■ **Material provided**:

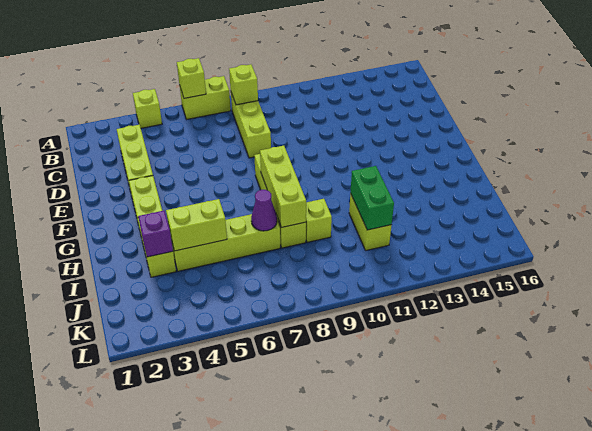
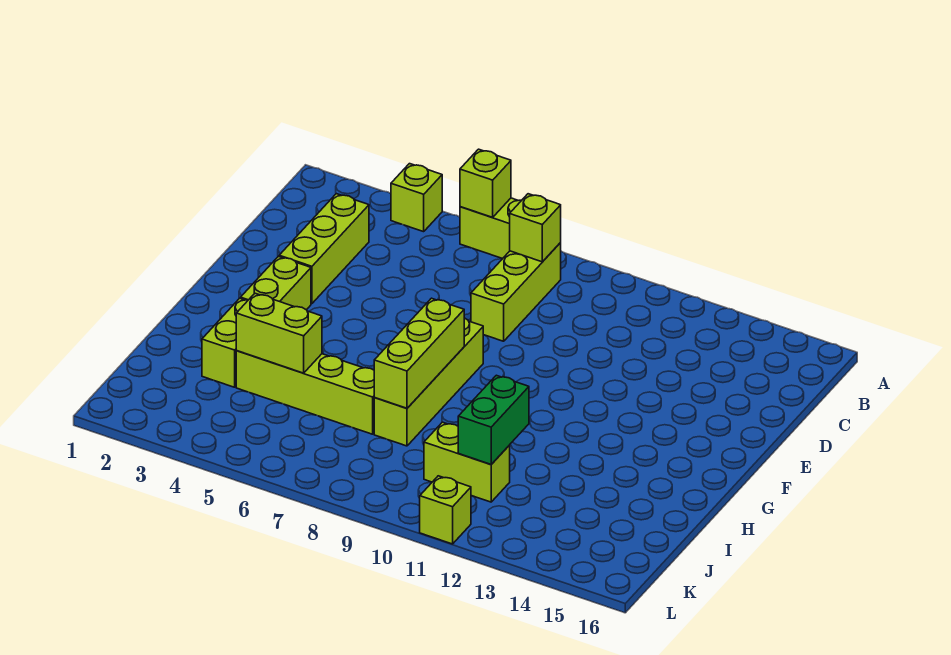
purple brick I3 level 2 -> none
purple cone I7 level 2 -> none
lime brick I9 level 1 -> lime brick L11 level 1
lime brick I11:J11 level 1 -> lime brick J10:J11 level 1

■ **Required work**: Return the full listing above exactly as written, and omit the pictures.

■ **Answer section**:
purple brick I3 level 2 -> none
purple cone I7 level 2 -> none
lime brick I9 level 1 -> lime brick L11 level 1
lime brick I11:J11 level 1 -> lime brick J10:J11 level 1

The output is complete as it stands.